> SUPPLIED DATA:
::::::::::

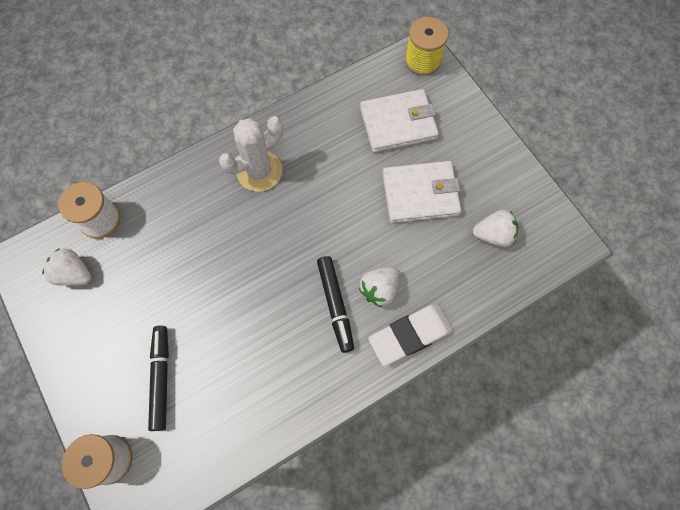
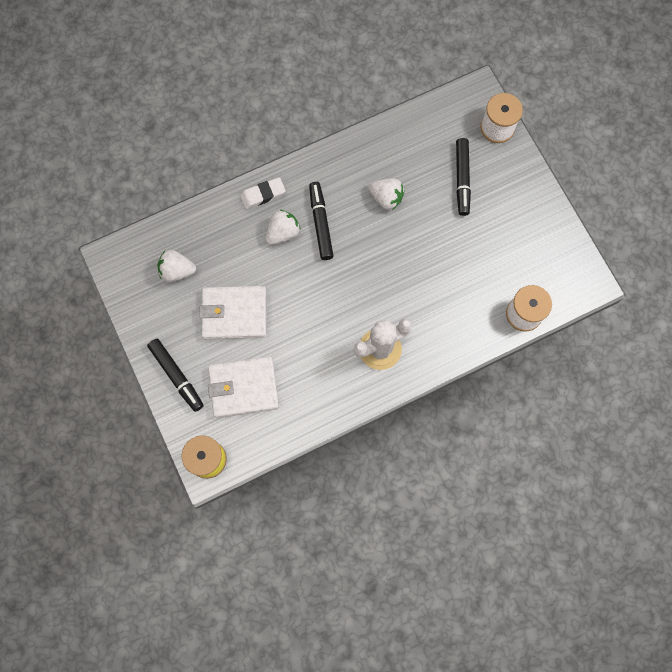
camera: 175 degrees left, 5 degrees up
(74, 274) = (541, 267): white strawberry -> white strawberry (386, 198)
(410, 335) = (263, 194): white eraser -> white eraser, size x0.66
(469, 129) = (176, 376): none -> black marker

::::::::::

> THE PROBLEM:
Return the listing above unaltered, omitting its pictures.

> SOLUTION FOR THIS PROBLEM:
camera: 175 degrees left, 5 degrees up
(74, 274) = (541, 267): white strawberry -> white strawberry (386, 198)
(410, 335) = (263, 194): white eraser -> white eraser, size x0.66
(469, 129) = (176, 376): none -> black marker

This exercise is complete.